:: EXERCISE PROMPT ::
Reproduce, from the lines below, exactly the stretch that begins at the line containing "S3: switch (+3V3, KEY) -> button (+3V3, KEY)" and ends at the line containing "TH3: 4.7k (INT, VRAW) -> 4.7k (+3V3, VRAW)", both included.

:: MATERIALS PROVIDED ::
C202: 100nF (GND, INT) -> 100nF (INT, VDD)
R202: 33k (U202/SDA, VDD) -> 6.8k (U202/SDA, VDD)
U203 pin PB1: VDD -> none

* * *

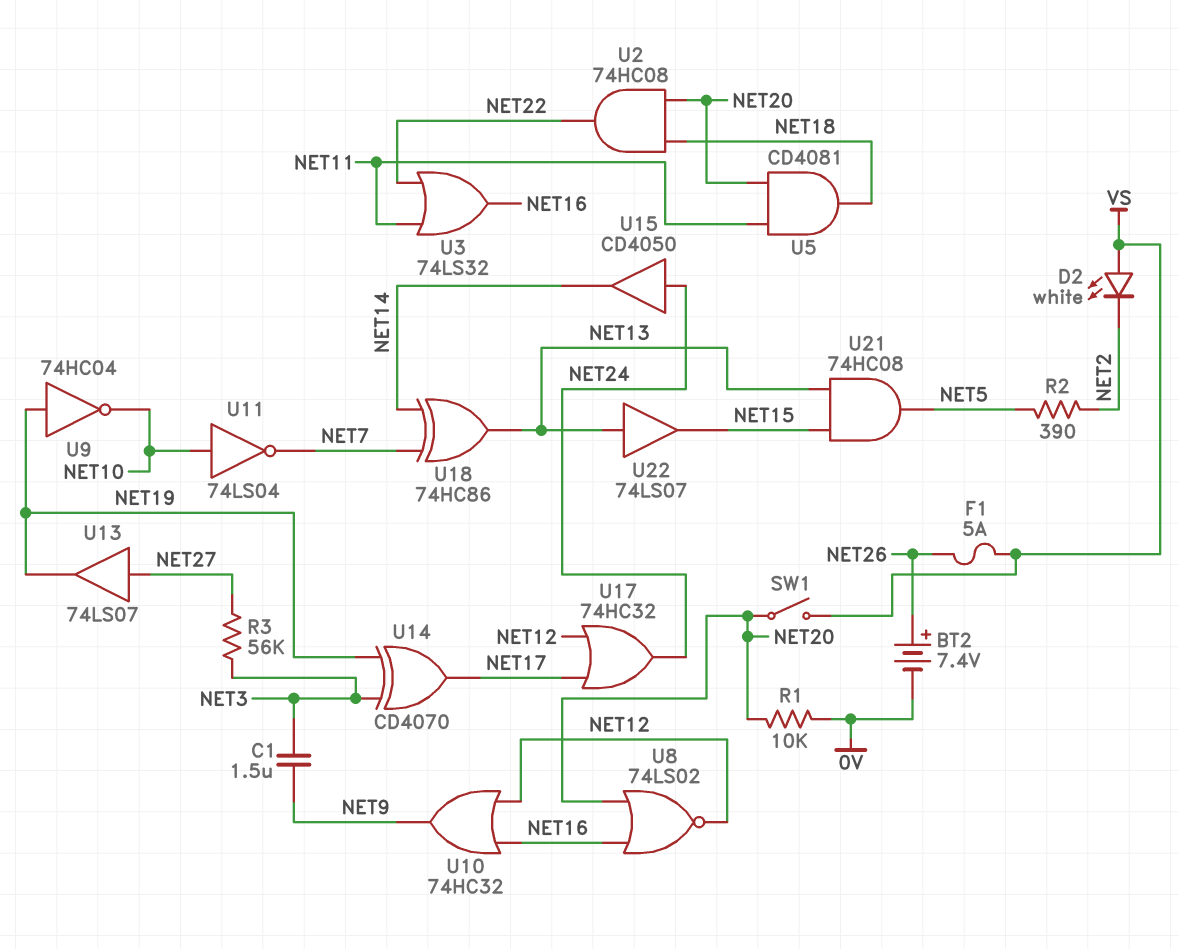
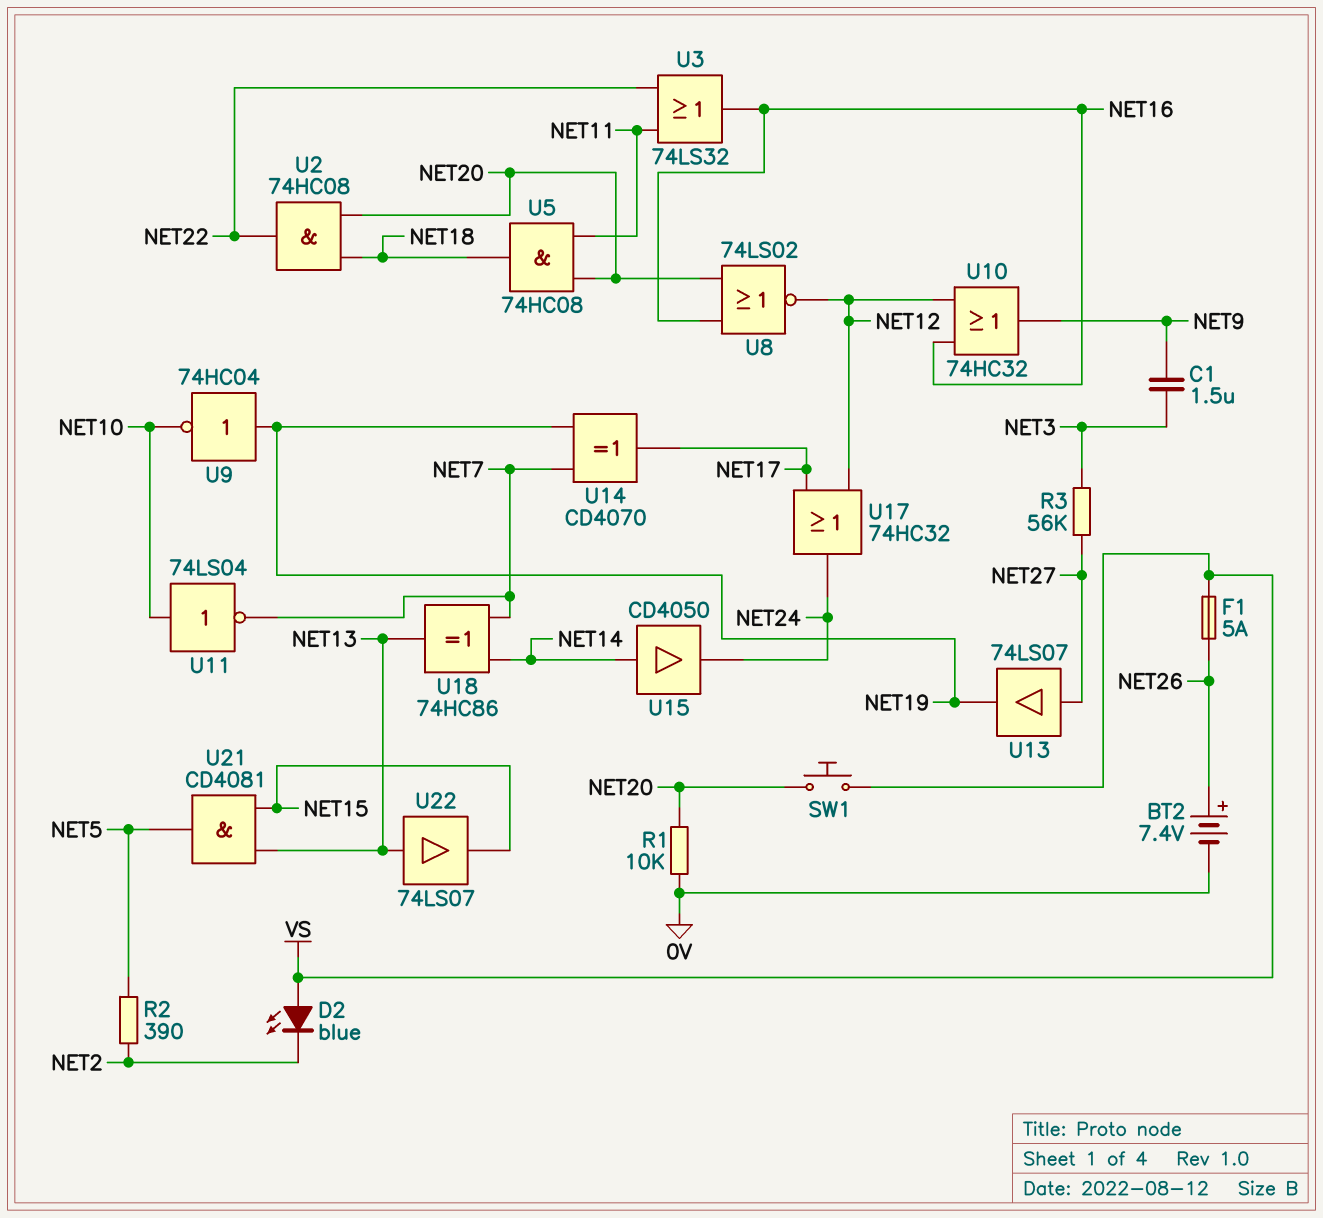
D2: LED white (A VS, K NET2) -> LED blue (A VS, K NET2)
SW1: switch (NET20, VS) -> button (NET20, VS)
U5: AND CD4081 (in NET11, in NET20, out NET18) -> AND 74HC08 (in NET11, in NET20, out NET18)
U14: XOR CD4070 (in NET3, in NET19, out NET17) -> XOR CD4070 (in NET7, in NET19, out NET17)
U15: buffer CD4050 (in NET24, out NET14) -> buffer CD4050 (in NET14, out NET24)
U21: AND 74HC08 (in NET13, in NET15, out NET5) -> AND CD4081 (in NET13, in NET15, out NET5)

* * *

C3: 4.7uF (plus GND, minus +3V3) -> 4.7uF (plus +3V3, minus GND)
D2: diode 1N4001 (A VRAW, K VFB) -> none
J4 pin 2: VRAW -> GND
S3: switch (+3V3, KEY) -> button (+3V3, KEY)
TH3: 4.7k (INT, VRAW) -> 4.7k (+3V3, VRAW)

:: OUTPUT ::
S3: switch (+3V3, KEY) -> button (+3V3, KEY)
TH3: 4.7k (INT, VRAW) -> 4.7k (+3V3, VRAW)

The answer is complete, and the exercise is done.